▶ [Instructions to follow]: With the images removed, return every line below exactly as it reads.

──────── Given data

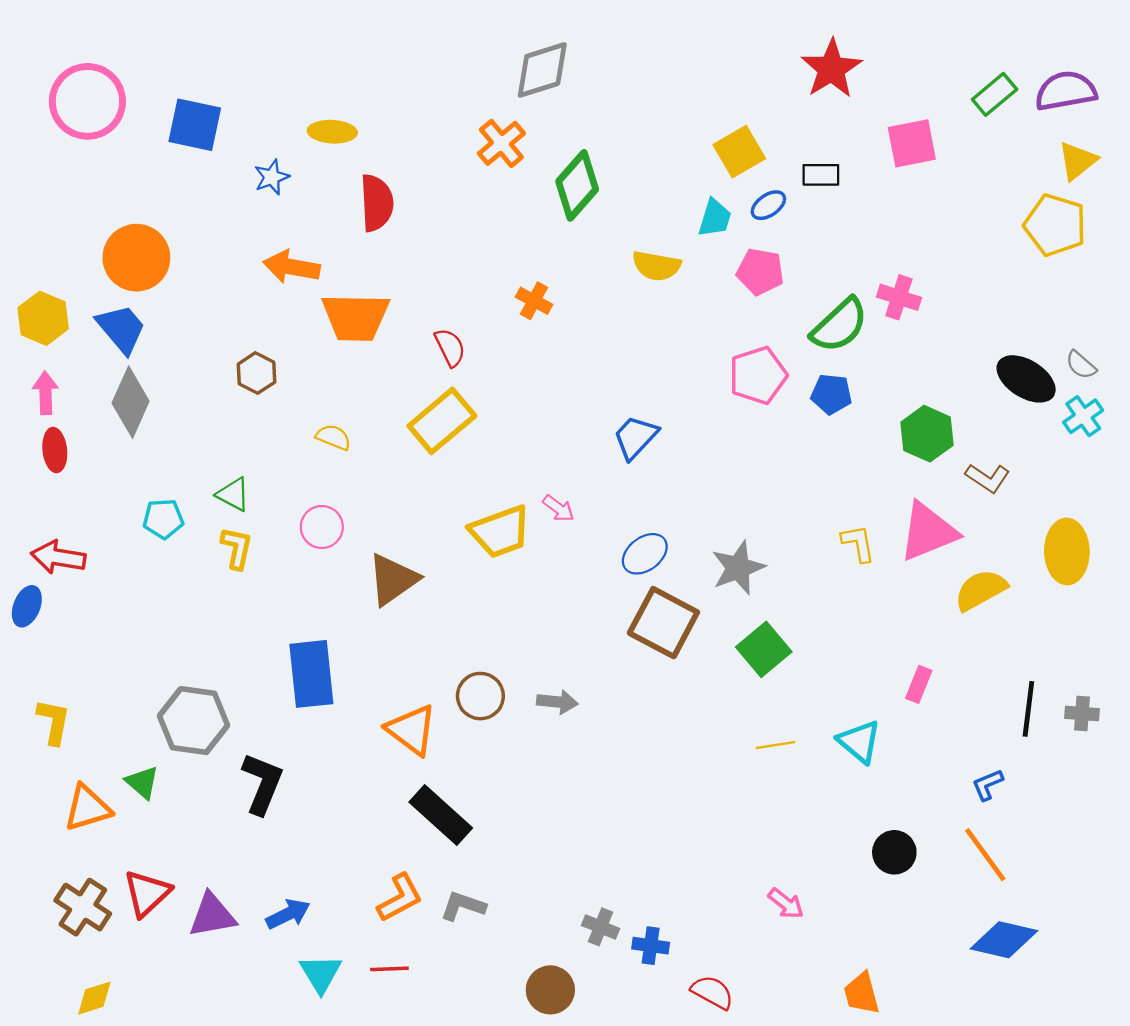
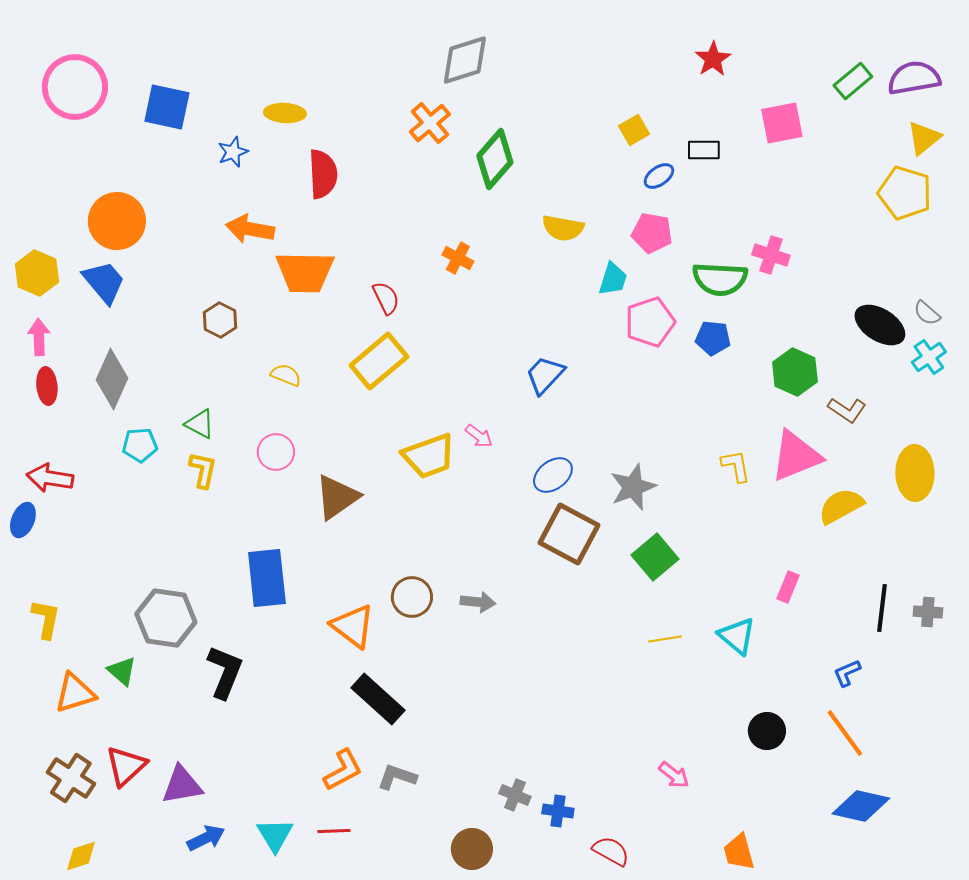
red star: (831, 69) -> (713, 59), size x0.7
yellow square: (739, 152) -> (634, 130), size x0.7
cyan trapezoid: (715, 218) -> (613, 279), moved
green semicircle: (840, 325) -> (720, 279), turned 46
gray diamond: (131, 402) -> (112, 379), moved
blue arrow: (288, 914) -> (206, 838), moved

────────────────

▶ [Output below]:
red star: (831, 69) -> (713, 59), size x0.7
yellow square: (739, 152) -> (634, 130), size x0.7
cyan trapezoid: (715, 218) -> (613, 279), moved
green semicircle: (840, 325) -> (720, 279), turned 46
gray diamond: (131, 402) -> (112, 379), moved
blue arrow: (288, 914) -> (206, 838), moved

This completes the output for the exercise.